### [ASSIGNMENT]
Reproduce every one of the records below word for word, omitting the pictures from your answer.

[PROVIDED DATA — start]

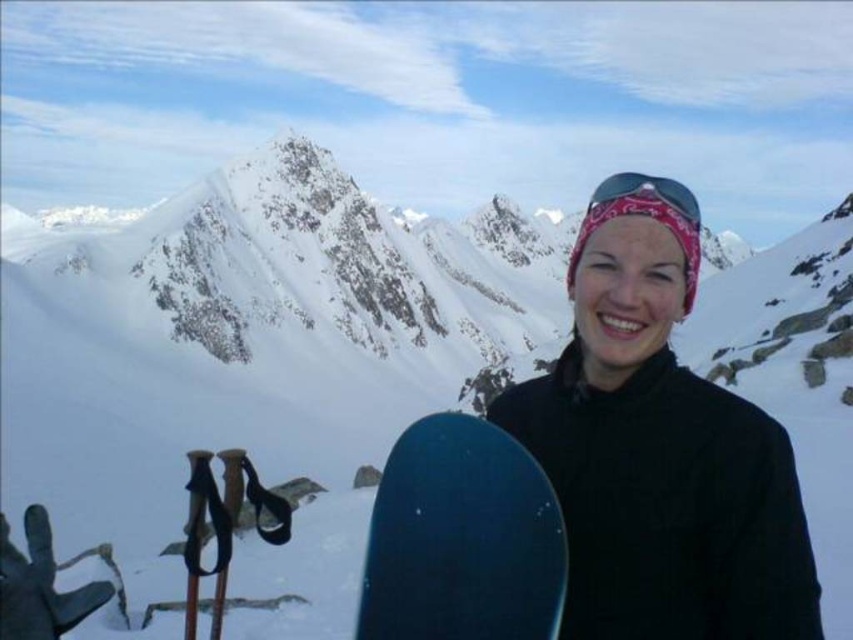
In the scene shown: Does matte black snowboard at lower center have a greater width compared to blue matte snowboard at center?

Indeed, matte black snowboard at lower center has a greater width compared to blue matte snowboard at center.

Between matte black snowboard at lower center and blue matte snowboard at center, which one has more height?

matte black snowboard at lower center

Between point (639, 572) and point (515, 557), which one is positioned in front?

Point (515, 557) is more forward.

I want to click on matte black snowboard at lower center, so click(x=659, y=456).

Is matte black snowboard at lower center positioned before pink fabric bandana at upper center?

Yes, it is in front of pink fabric bandana at upper center.

Who is more distant from viewer, (685, 218) or (689, 189)?

Positioned behind is point (689, 189).

Measure the distance between point (755,554) and camera.

Point (755,554) and camera are 136.75 feet apart from each other.

At what (x,y) coordinates should I click in order to perform the action: click on matte black snowboard at lower center. Please return your answer as a coordinate pair (x, y). Looking at the image, I should click on (659, 456).

Between blue matte snowboard at center and pink fabric bandana at upper center, which one has less height?

Standing shorter between the two is pink fabric bandana at upper center.

Describe the element at coordinates (462, 538) in the screenshot. I see `blue matte snowboard at center` at that location.

Locate an element on the screen. The image size is (853, 640). blue matte snowboard at center is located at coordinates (462, 538).

This screenshot has width=853, height=640. In order to click on blue matte snowboard at center in this screenshot , I will do `click(462, 538)`.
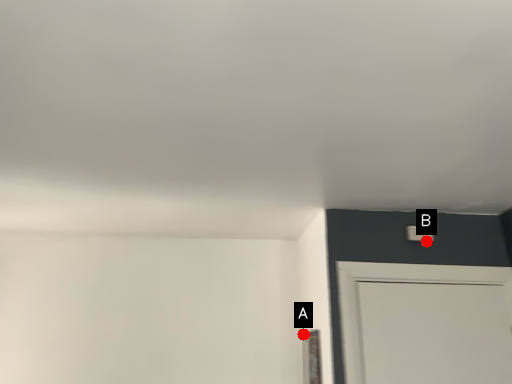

[PROVIDED DATA — finish]

### [ANSWER TO THIS PROBLEM]
In the scene shown: Does matte black snowboard at lower center have a greater width compared to blue matte snowboard at center?

Indeed, matte black snowboard at lower center has a greater width compared to blue matte snowboard at center.

Between matte black snowboard at lower center and blue matte snowboard at center, which one has more height?

matte black snowboard at lower center

Between point (639, 572) and point (515, 557), which one is positioned in front?

Point (515, 557) is more forward.

I want to click on matte black snowboard at lower center, so click(x=659, y=456).

Is matte black snowboard at lower center positioned before pink fabric bandana at upper center?

Yes, it is in front of pink fabric bandana at upper center.

Who is more distant from viewer, (685, 218) or (689, 189)?

Positioned behind is point (689, 189).

Measure the distance between point (755,554) and camera.

Point (755,554) and camera are 136.75 feet apart from each other.

At what (x,y) coordinates should I click in order to perform the action: click on matte black snowboard at lower center. Please return your answer as a coordinate pair (x, y). Looking at the image, I should click on (659, 456).

Between blue matte snowboard at center and pink fabric bandana at upper center, which one has less height?

Standing shorter between the two is pink fabric bandana at upper center.

Describe the element at coordinates (462, 538) in the screenshot. I see `blue matte snowboard at center` at that location.

Locate an element on the screen. The image size is (853, 640). blue matte snowboard at center is located at coordinates (462, 538).

This screenshot has width=853, height=640. In order to click on blue matte snowboard at center in this screenshot , I will do `click(462, 538)`.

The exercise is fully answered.